* **Task objective**
Scan the material below for lines with the string "round". State how many there are and nothing else.

- - - - - - -

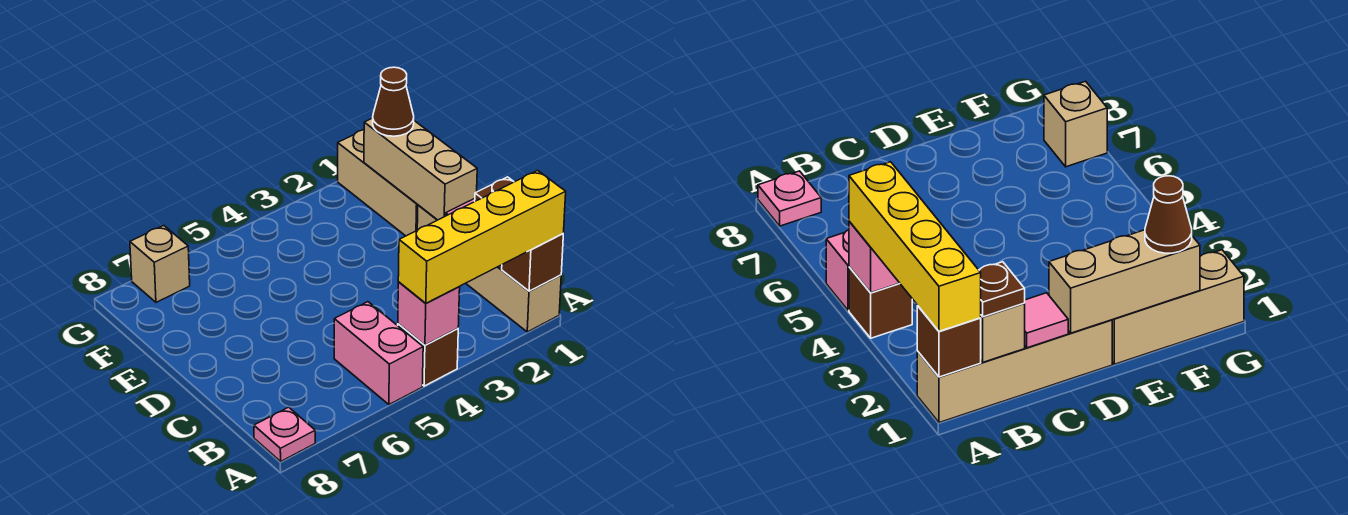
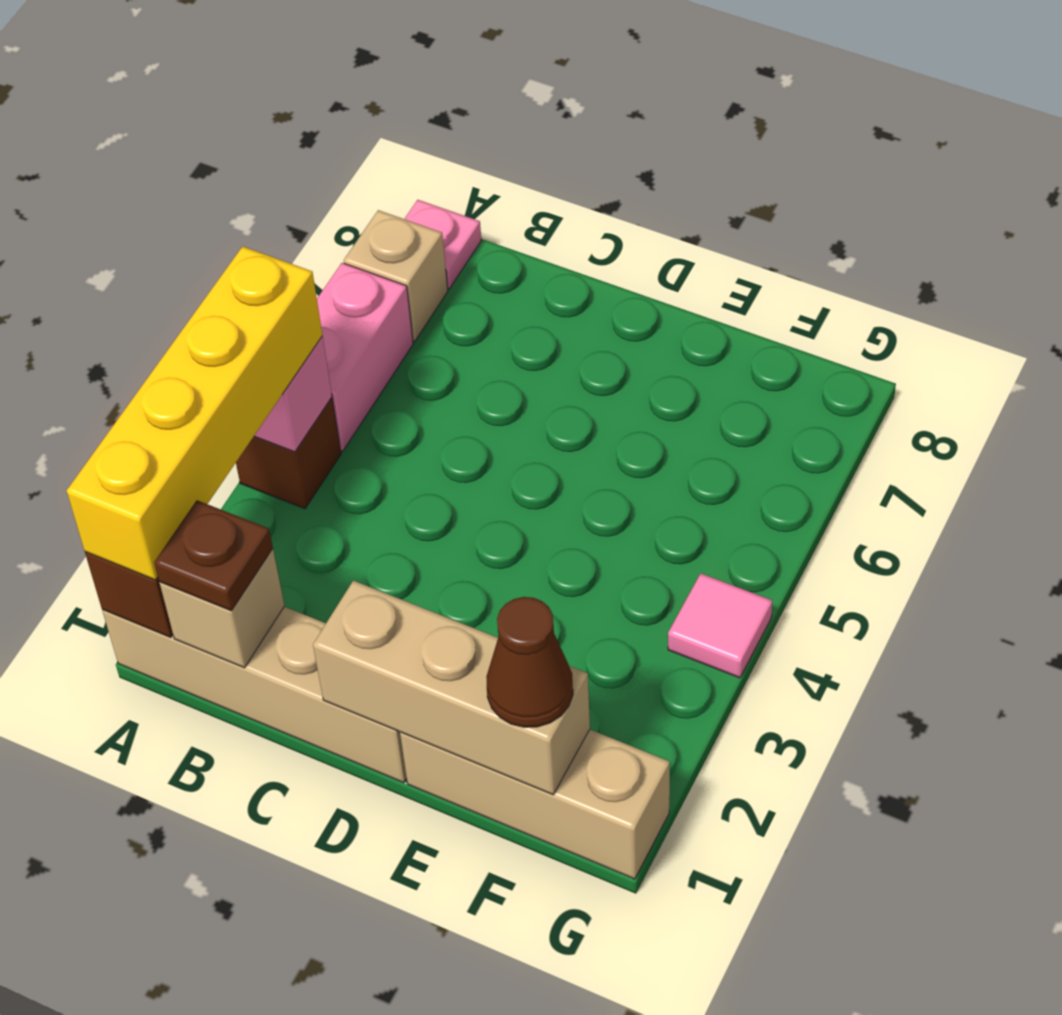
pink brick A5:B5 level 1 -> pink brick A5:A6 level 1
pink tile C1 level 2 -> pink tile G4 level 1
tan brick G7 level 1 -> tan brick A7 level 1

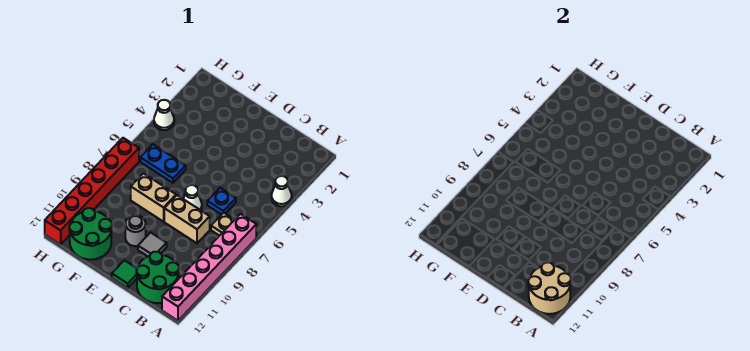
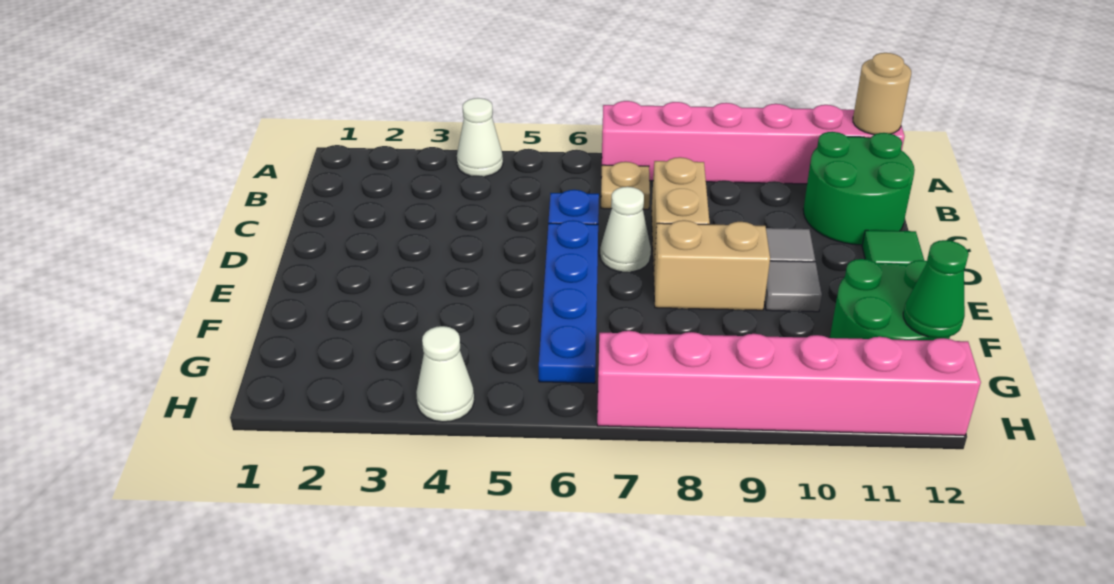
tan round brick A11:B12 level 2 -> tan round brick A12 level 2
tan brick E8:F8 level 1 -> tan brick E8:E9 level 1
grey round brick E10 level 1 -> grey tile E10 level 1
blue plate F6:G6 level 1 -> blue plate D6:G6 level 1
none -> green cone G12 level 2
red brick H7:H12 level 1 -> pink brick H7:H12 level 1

- - - - - - -

* **Final answer**
2